— AVAILABLE DATA —
+++

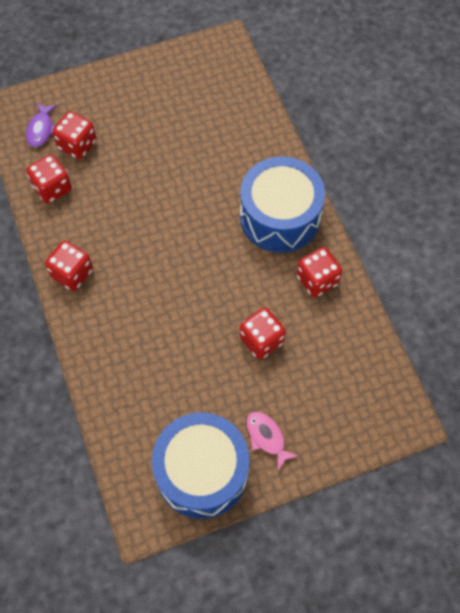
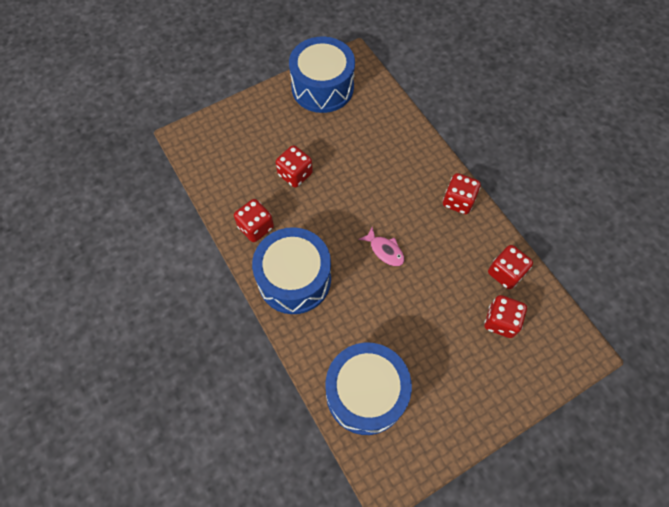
camera: 170 degrees right, 0 degrees up
(41, 129) = (542, 332): purple fish -> none
(227, 107) = (366, 393): none -> blue drum
(267, 437) = (282, 112): pink fish -> pink fish (385, 250)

+++

— REQUIRED WORK —
Your answer should copy the listing word for word, with no pictures in it.

— ANSWER —
camera: 170 degrees right, 0 degrees up
(41, 129) = (542, 332): purple fish -> none
(227, 107) = (366, 393): none -> blue drum
(267, 437) = (282, 112): pink fish -> pink fish (385, 250)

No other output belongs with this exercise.